> **WHAT NEEDS TO BE DONE**
Would you print out all of the data exactly and keep the pictures out of it?

> **Collected data entries**

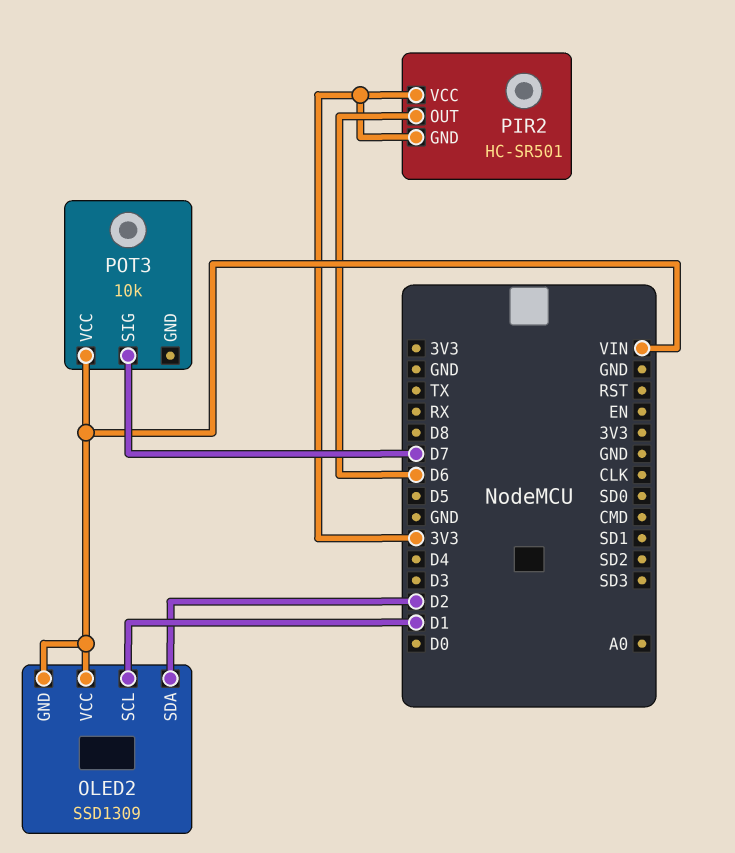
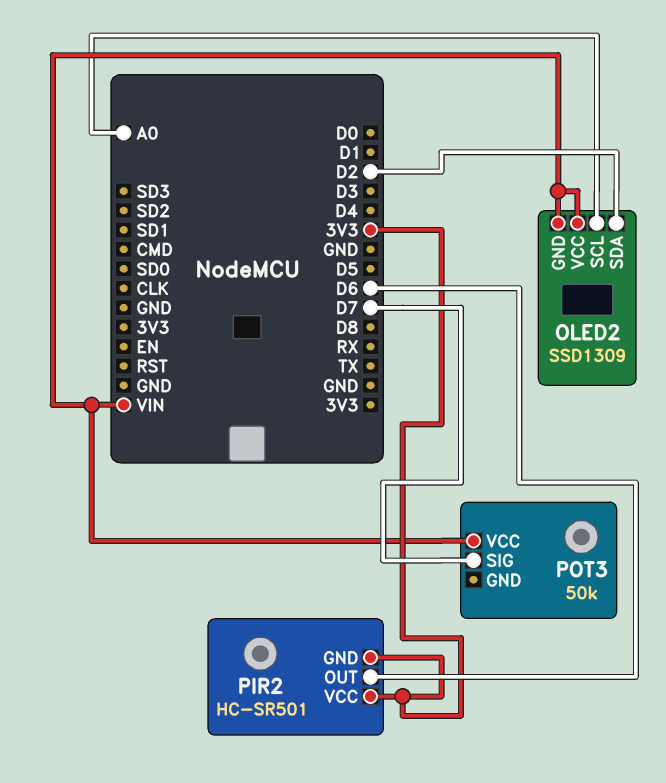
OLED2 pin SCL: D1 -> A0
POT3: 10k -> 50k

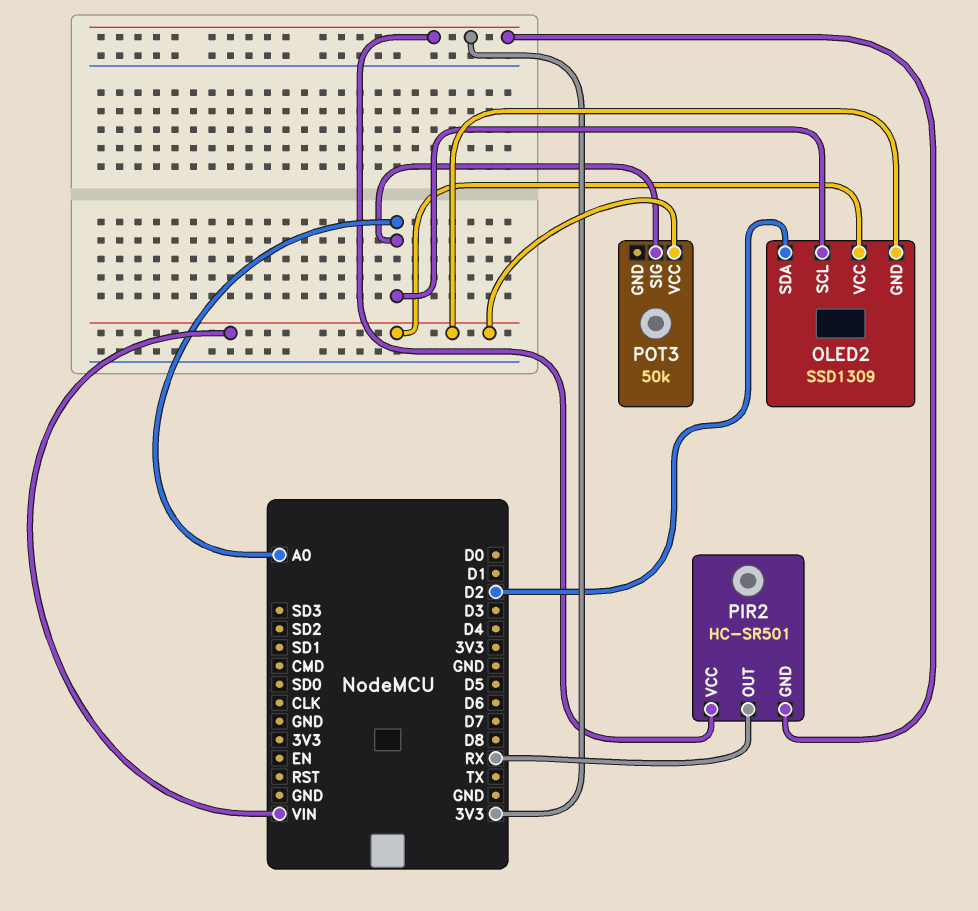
PIR2 pin OUT: D6 -> RX
POT3 pin SIG: D7 -> A0

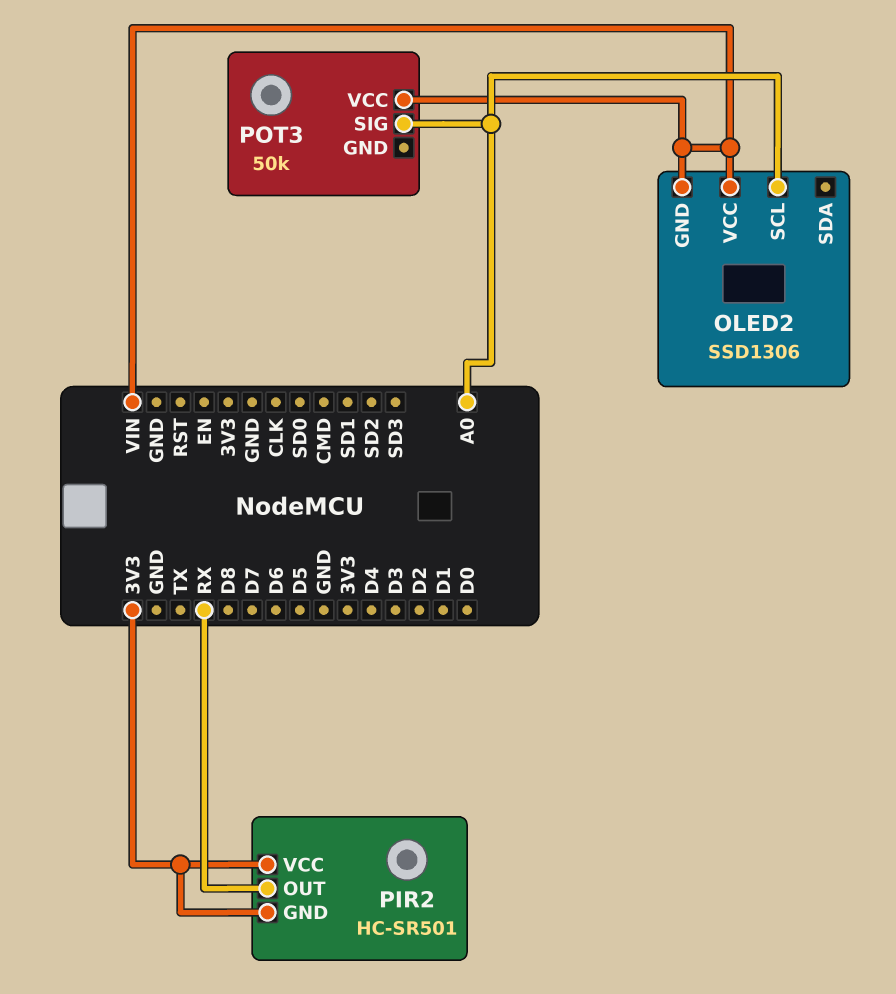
OLED2: SSD1309 -> SSD1306
OLED2 pin SDA: D2 -> none

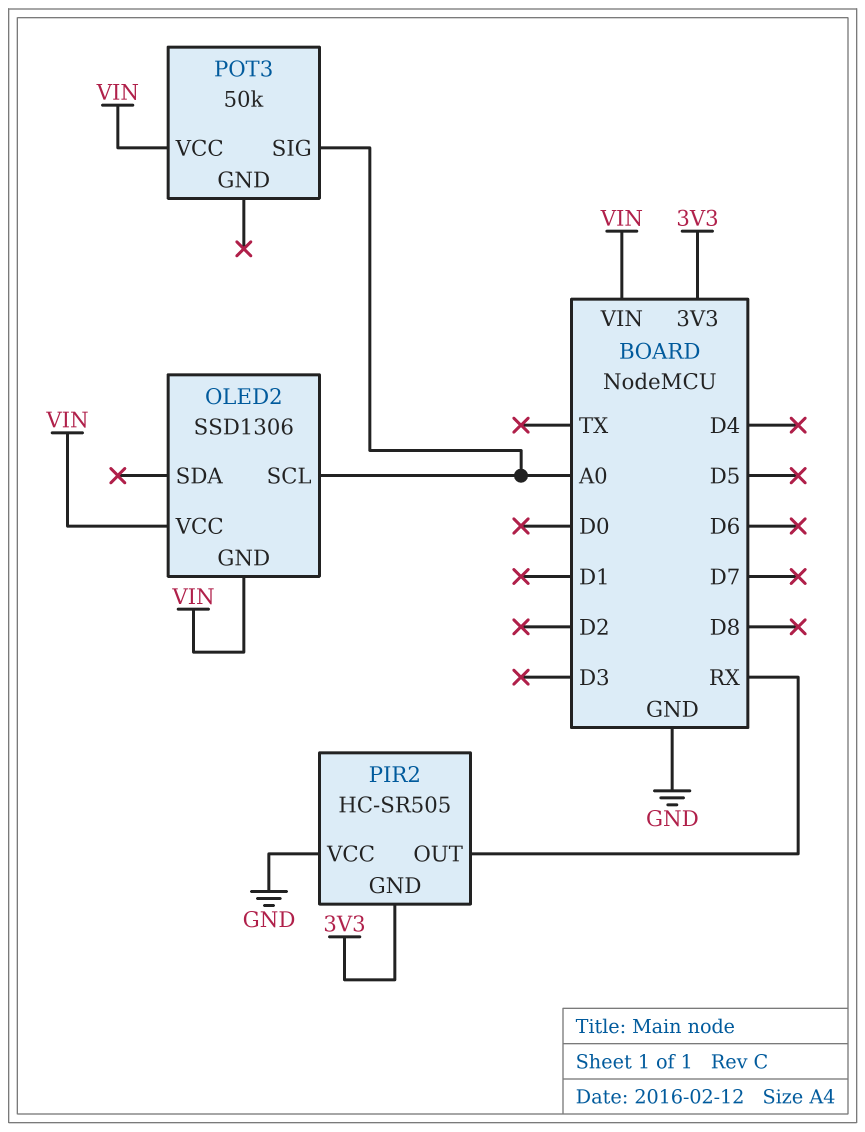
PIR2: HC-SR501 -> HC-SR505
PIR2 pin VCC: 3V3 -> GND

> **SOLUTION TO THE PROBLEM**
OLED2 pin SCL: D1 -> A0
POT3: 10k -> 50k

PIR2 pin OUT: D6 -> RX
POT3 pin SIG: D7 -> A0

OLED2: SSD1309 -> SSD1306
OLED2 pin SDA: D2 -> none

PIR2: HC-SR501 -> HC-SR505
PIR2 pin VCC: 3V3 -> GND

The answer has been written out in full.